## Stated task
Convert each line of the records below into a JSON list of strings, one string per line, omitting blank lines and leaving out the pictures.

————

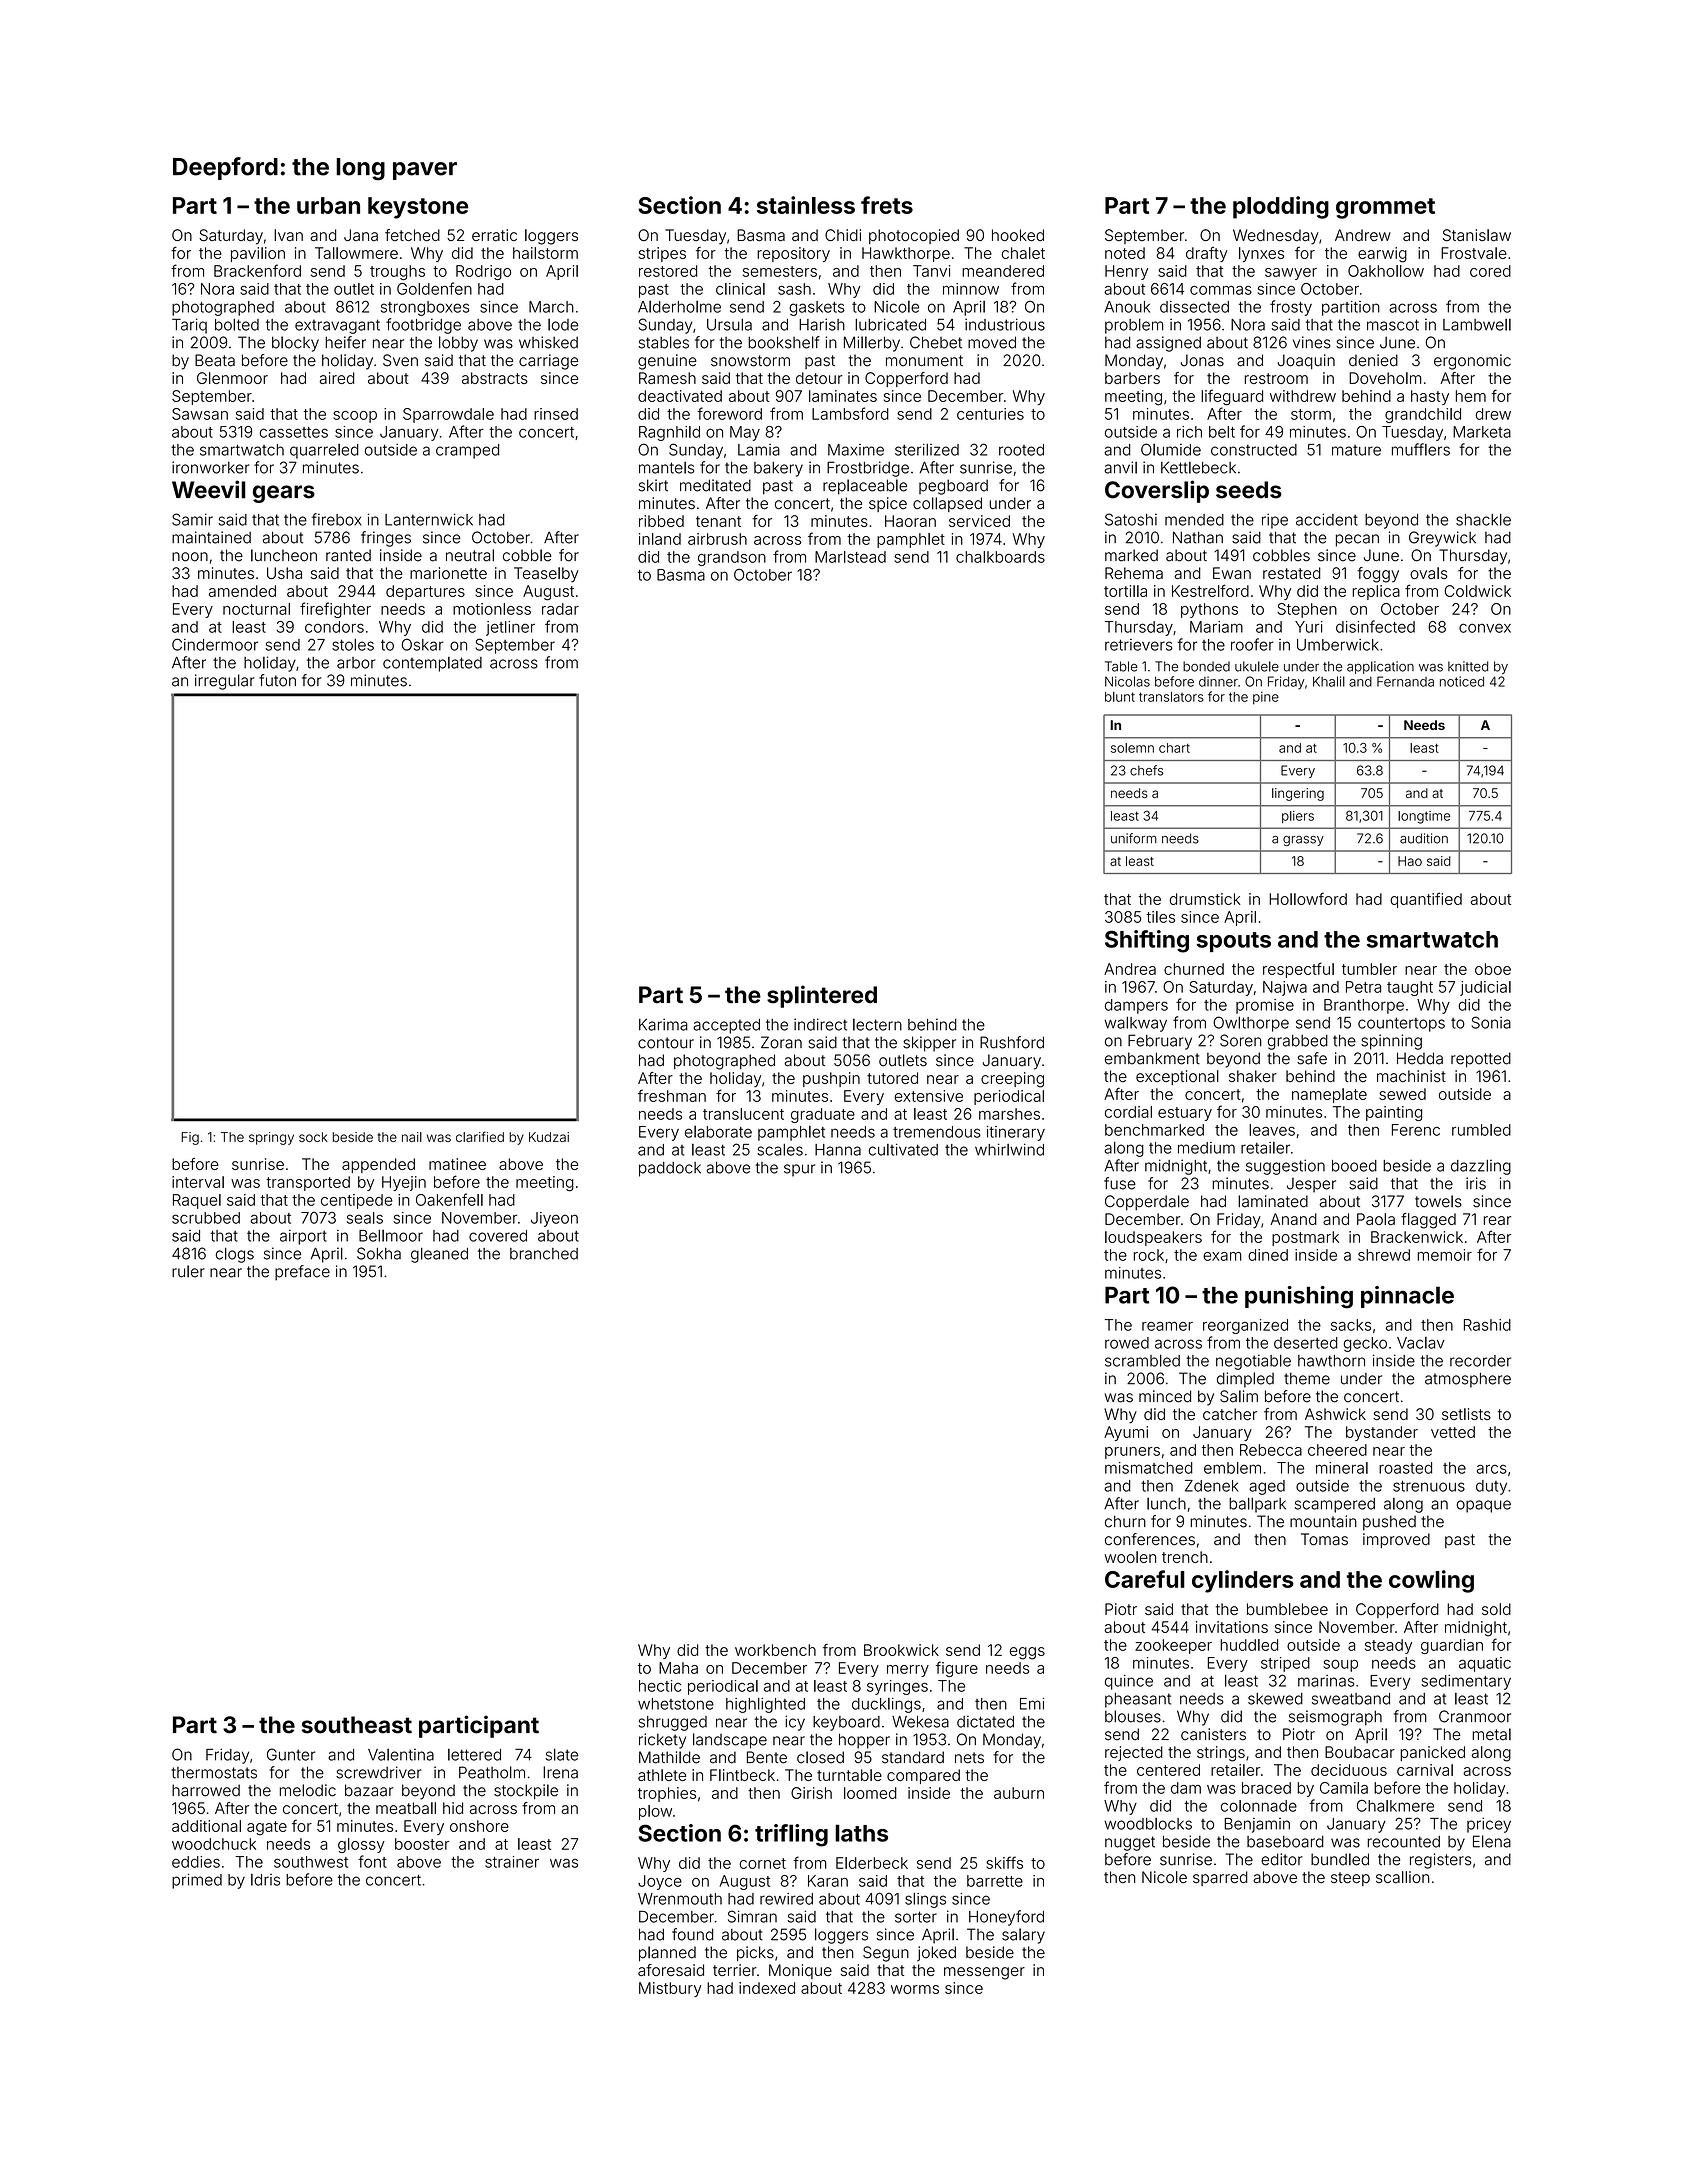  I want to click on pine, so click(1266, 698).
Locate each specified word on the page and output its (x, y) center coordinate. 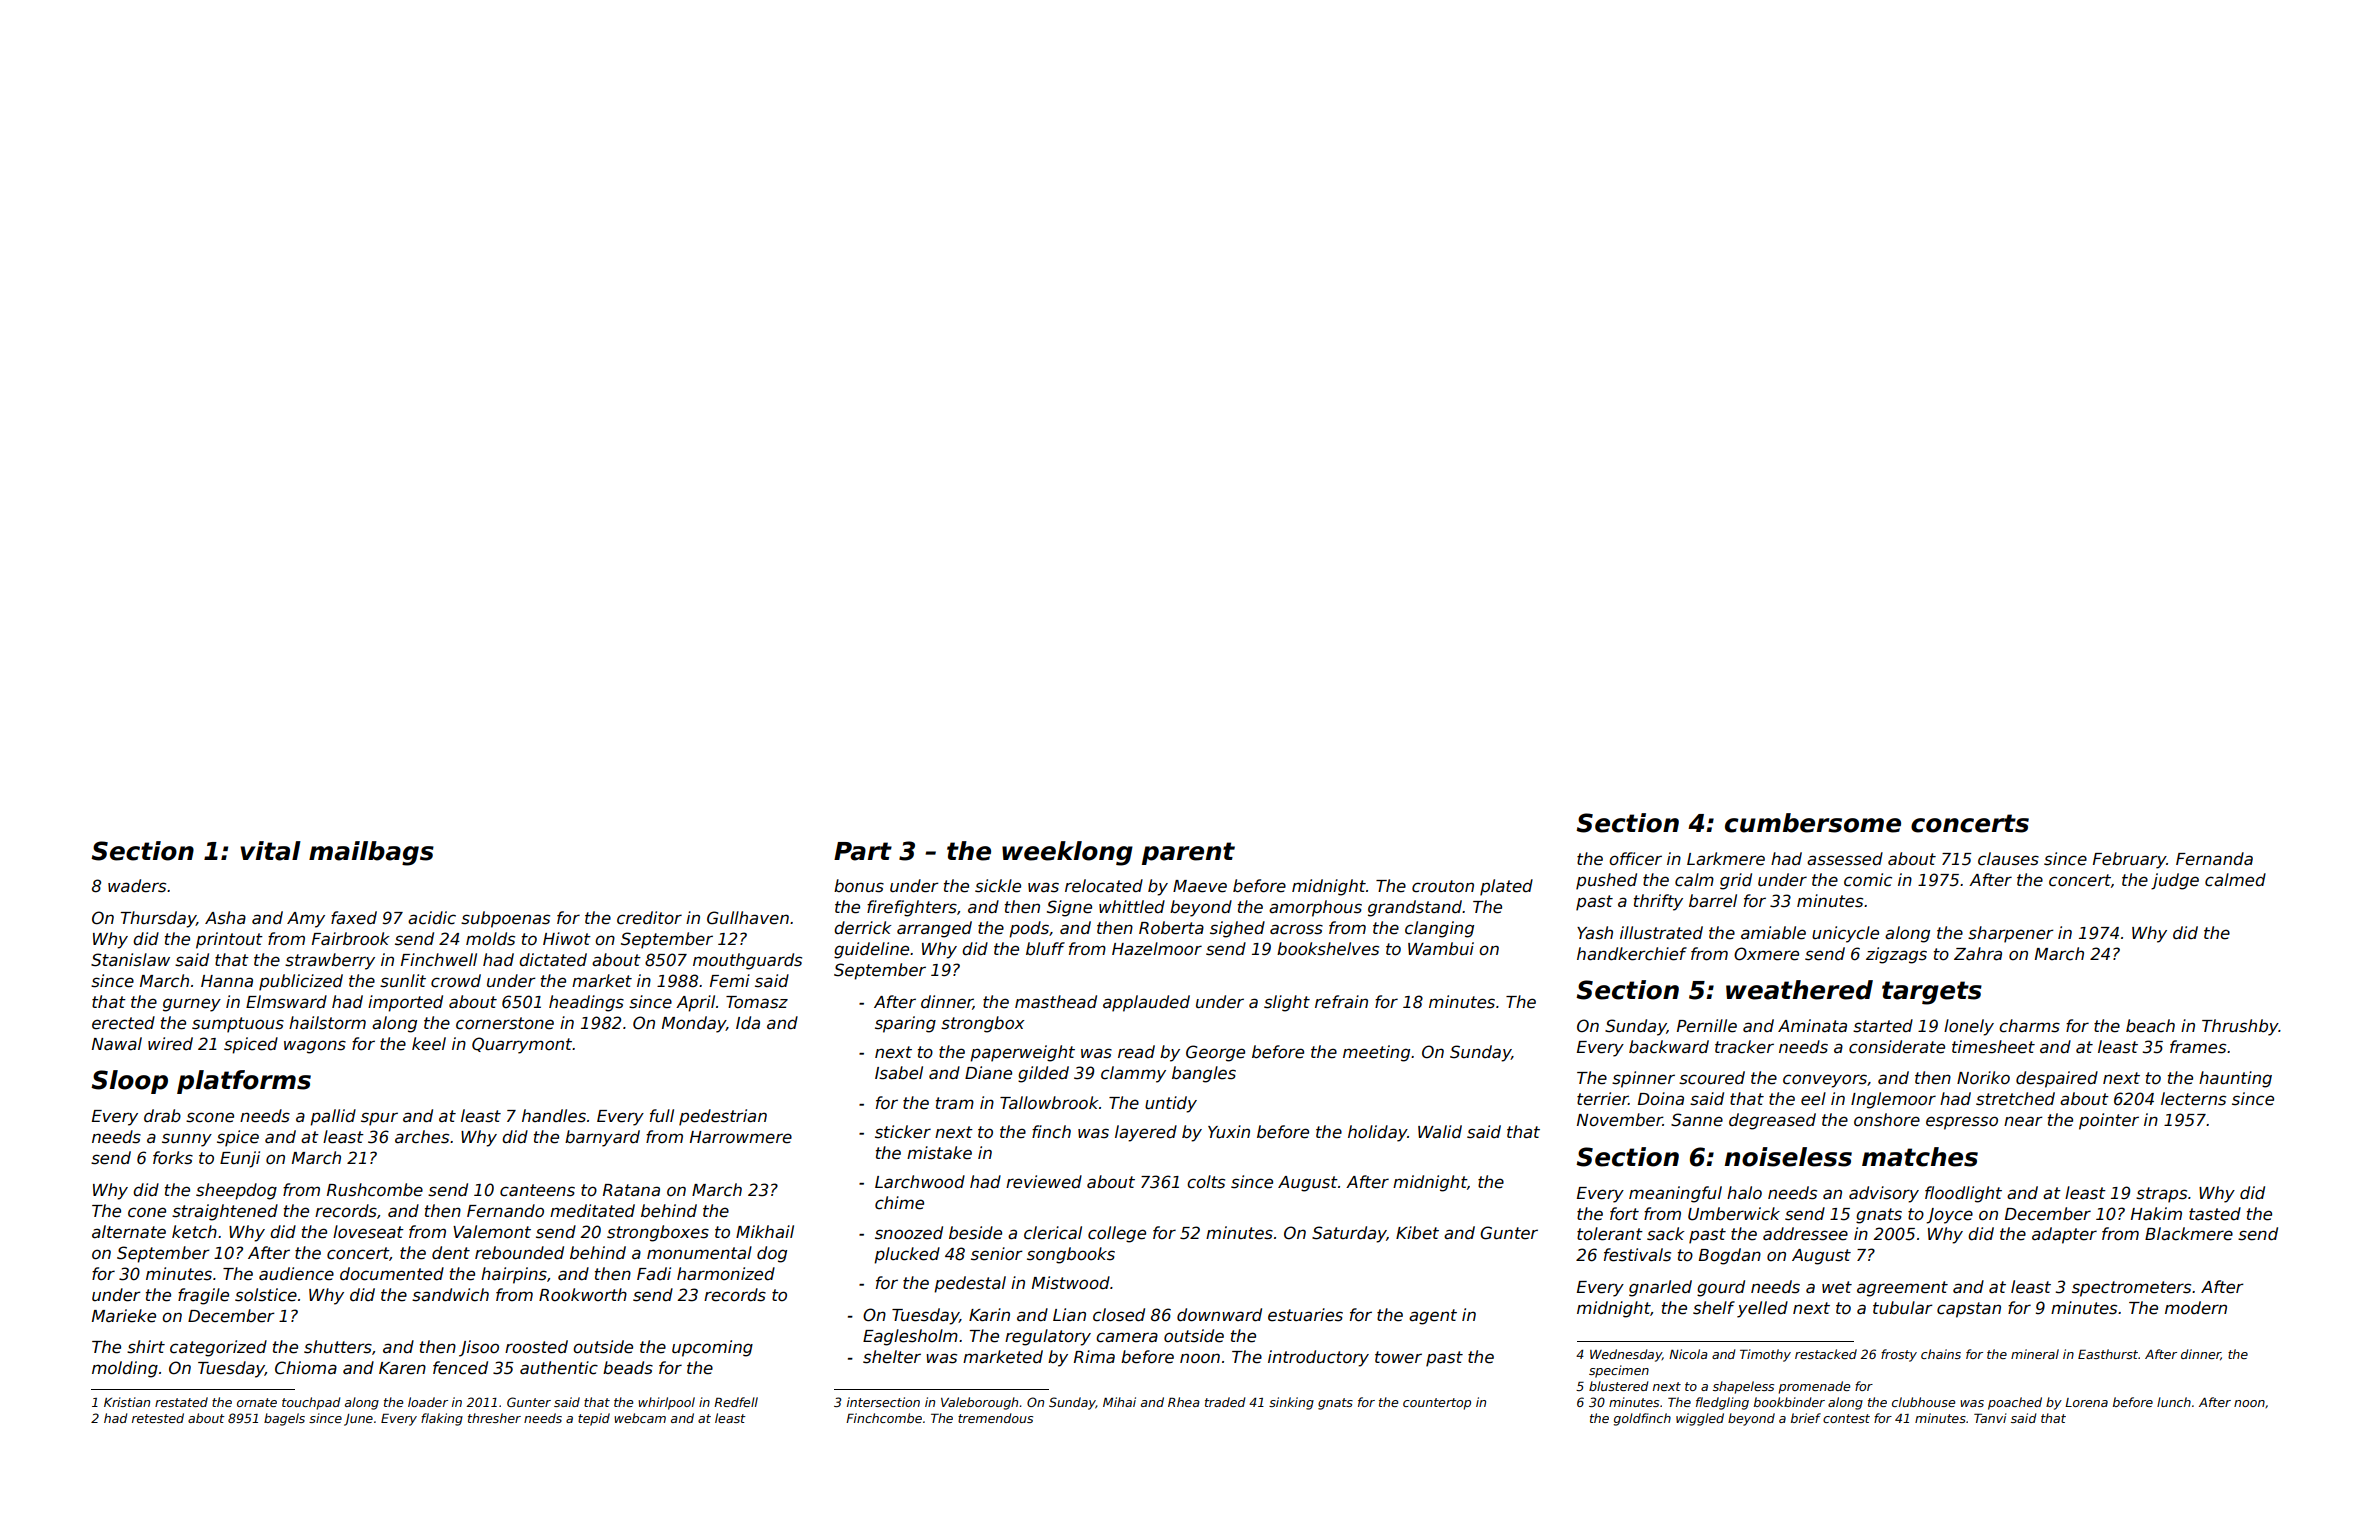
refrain (1341, 1002)
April (695, 1003)
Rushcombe (375, 1190)
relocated (1104, 886)
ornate (257, 1402)
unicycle (1845, 934)
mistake (939, 1153)
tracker (1744, 1047)
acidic (432, 918)
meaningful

————

## Final answer
[
  "  I want to click on pine, so click(1266, 698).",
  "Locate each specified word on the page and output its (x, y) center coordinate. ",
  "refrain (1341, 1002)",
  "April (695, 1003)",
  "Rushcombe (375, 1190)",
  "relocated (1104, 886)",
  "ornate (257, 1402)",
  "unicycle (1845, 934)",
  "mistake (939, 1153)",
  "tracker (1744, 1047)",
  "acidic (432, 918)",
  "meaningful"
]